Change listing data
--------

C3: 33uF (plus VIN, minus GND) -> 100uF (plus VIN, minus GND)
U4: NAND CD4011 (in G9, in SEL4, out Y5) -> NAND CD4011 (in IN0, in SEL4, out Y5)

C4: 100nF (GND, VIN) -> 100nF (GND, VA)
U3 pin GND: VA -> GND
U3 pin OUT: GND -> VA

--------

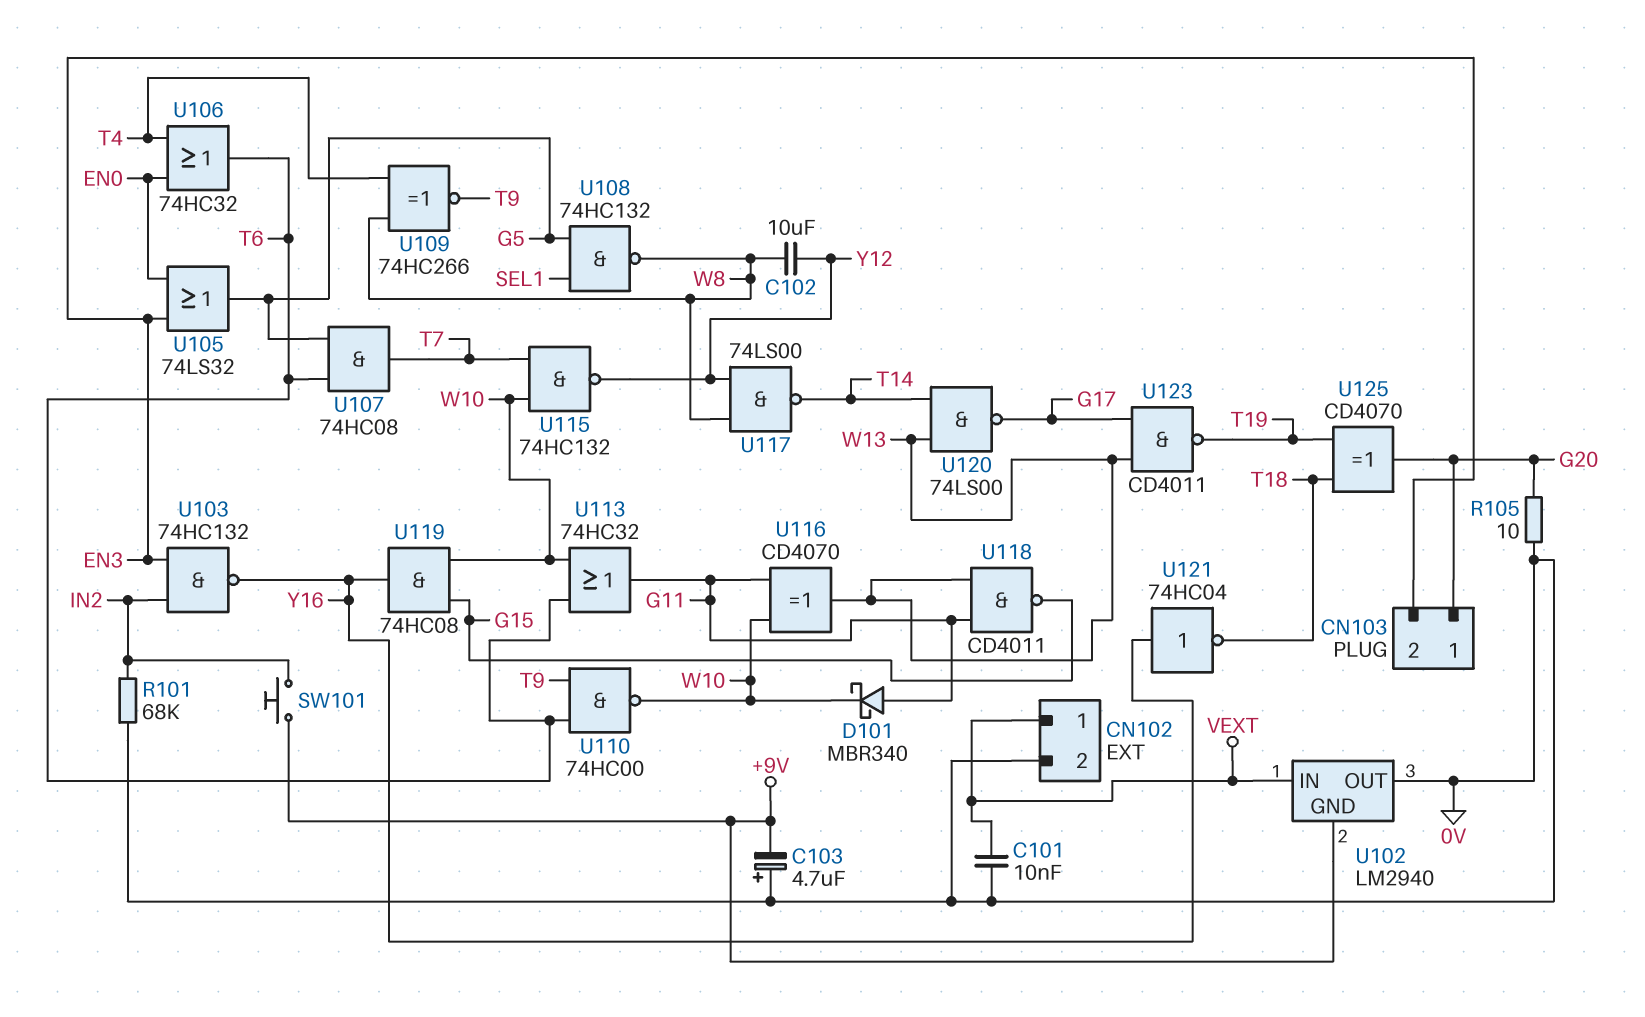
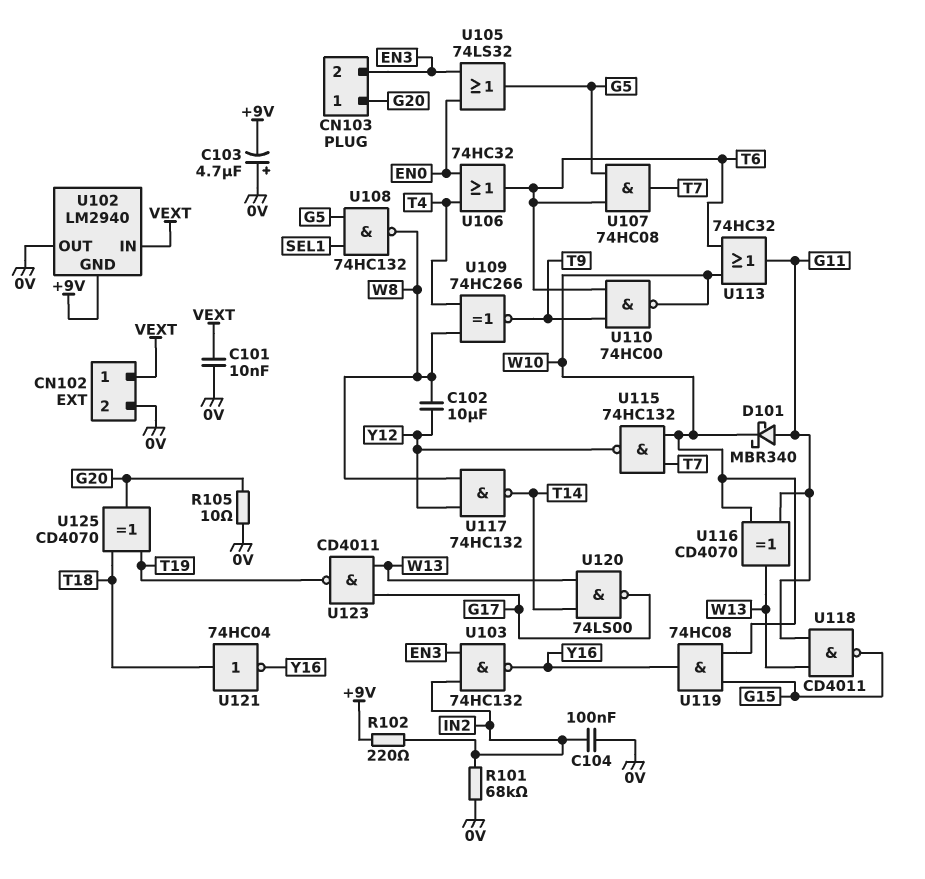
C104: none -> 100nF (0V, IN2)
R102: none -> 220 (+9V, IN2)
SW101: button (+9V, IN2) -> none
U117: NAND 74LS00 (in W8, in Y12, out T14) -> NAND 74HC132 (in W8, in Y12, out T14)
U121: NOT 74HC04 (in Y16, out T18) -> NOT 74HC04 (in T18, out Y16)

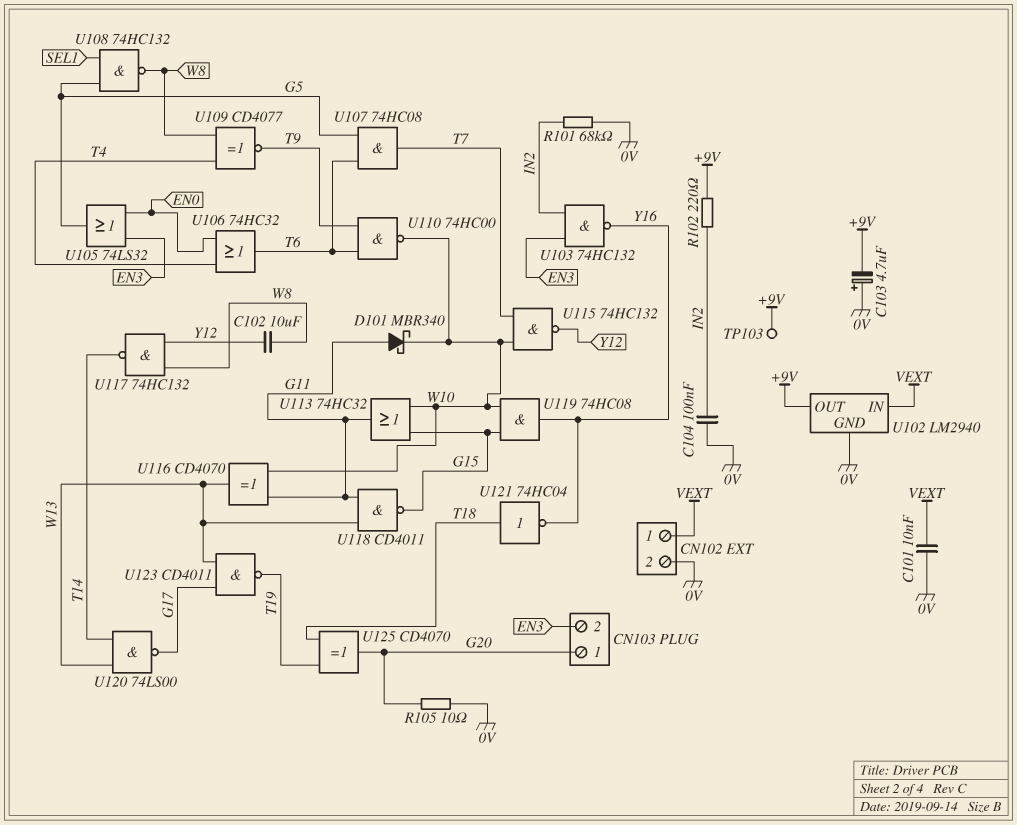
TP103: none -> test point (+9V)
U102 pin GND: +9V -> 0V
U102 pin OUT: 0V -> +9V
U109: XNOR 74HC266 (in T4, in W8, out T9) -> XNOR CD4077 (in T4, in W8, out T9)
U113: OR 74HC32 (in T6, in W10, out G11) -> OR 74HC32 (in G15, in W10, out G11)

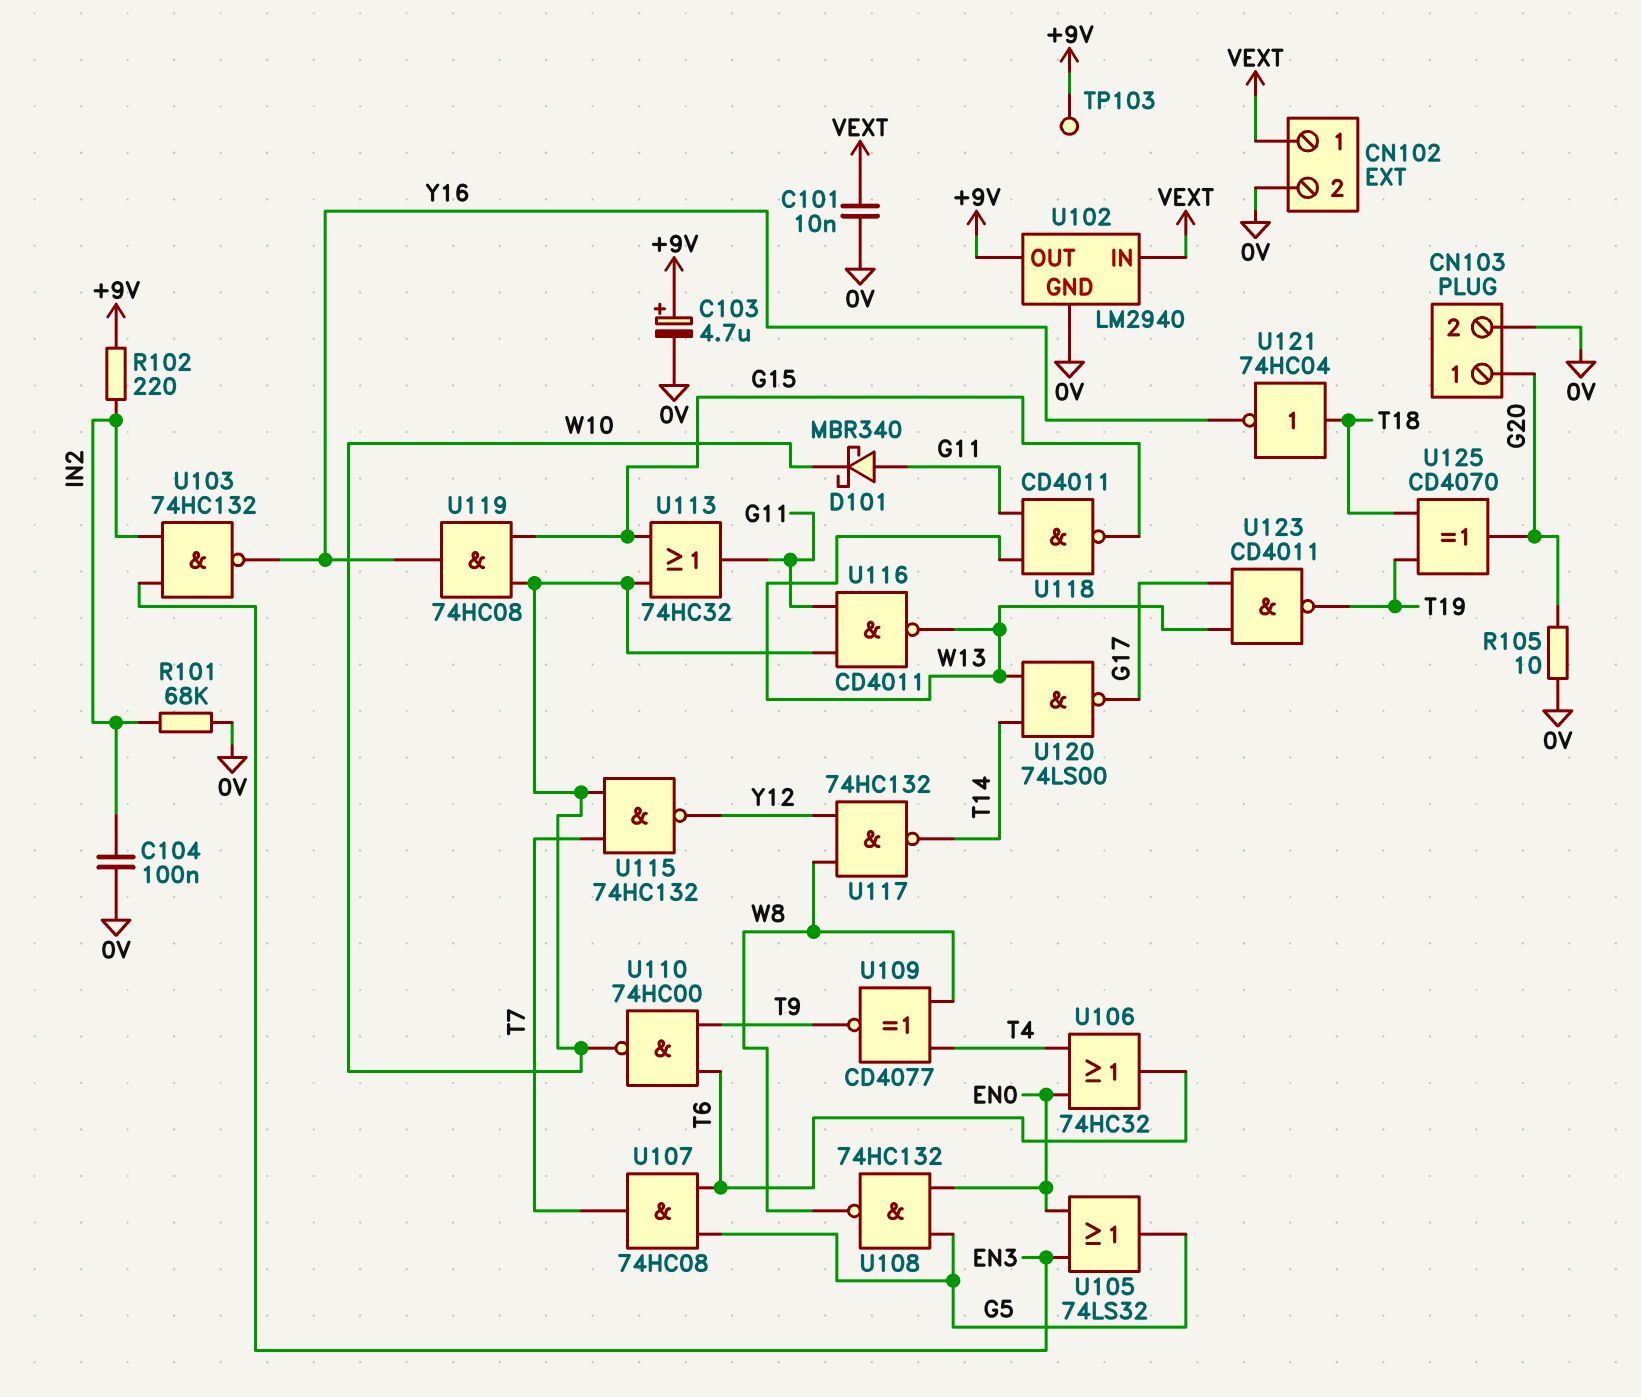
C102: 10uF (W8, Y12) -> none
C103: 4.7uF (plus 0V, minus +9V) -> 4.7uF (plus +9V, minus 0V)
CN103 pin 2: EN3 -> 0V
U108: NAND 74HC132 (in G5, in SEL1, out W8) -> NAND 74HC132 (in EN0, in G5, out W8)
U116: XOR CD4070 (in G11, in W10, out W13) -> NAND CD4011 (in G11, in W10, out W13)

--------

◆ **Work order**:
Your task is to copy each line of the entries that includes the word "none".

◆ **Written response**:
C104: none -> 100nF (0V, IN2)
R102: none -> 220 (+9V, IN2)
SW101: button (+9V, IN2) -> none
TP103: none -> test point (+9V)
C102: 10uF (W8, Y12) -> none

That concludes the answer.